→ **Problem description**
What you return should be the complete listing, unchanged, with no pictures in it.

→ **Given material**
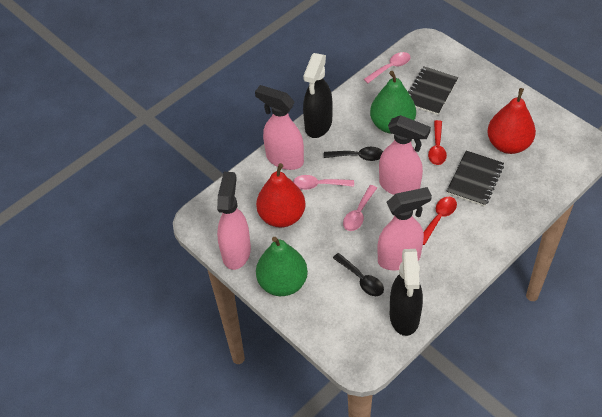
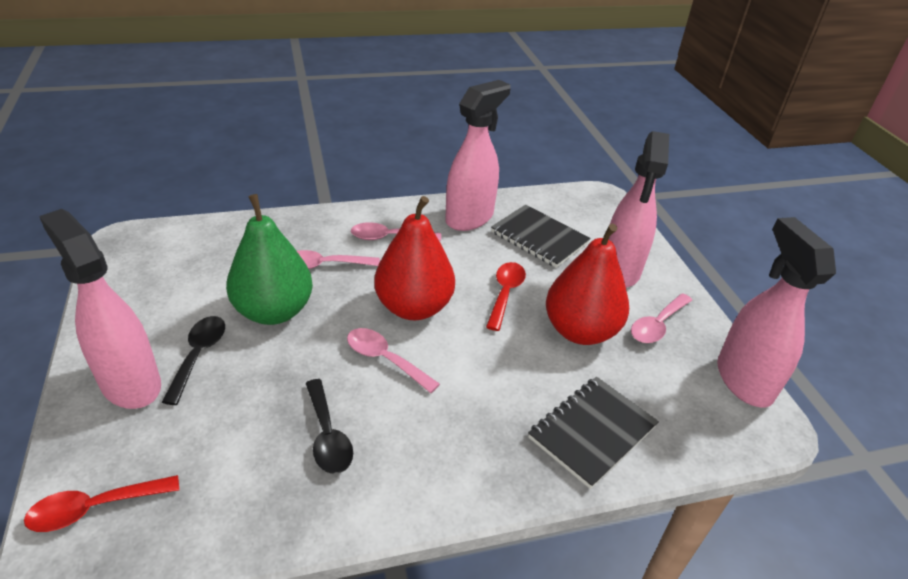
black spray bottle: 2 -> 0
green pear: 2 -> 1
pink spoon: 3 -> 4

→ **Output for this exercise**
black spray bottle: 2 -> 0
green pear: 2 -> 1
pink spoon: 3 -> 4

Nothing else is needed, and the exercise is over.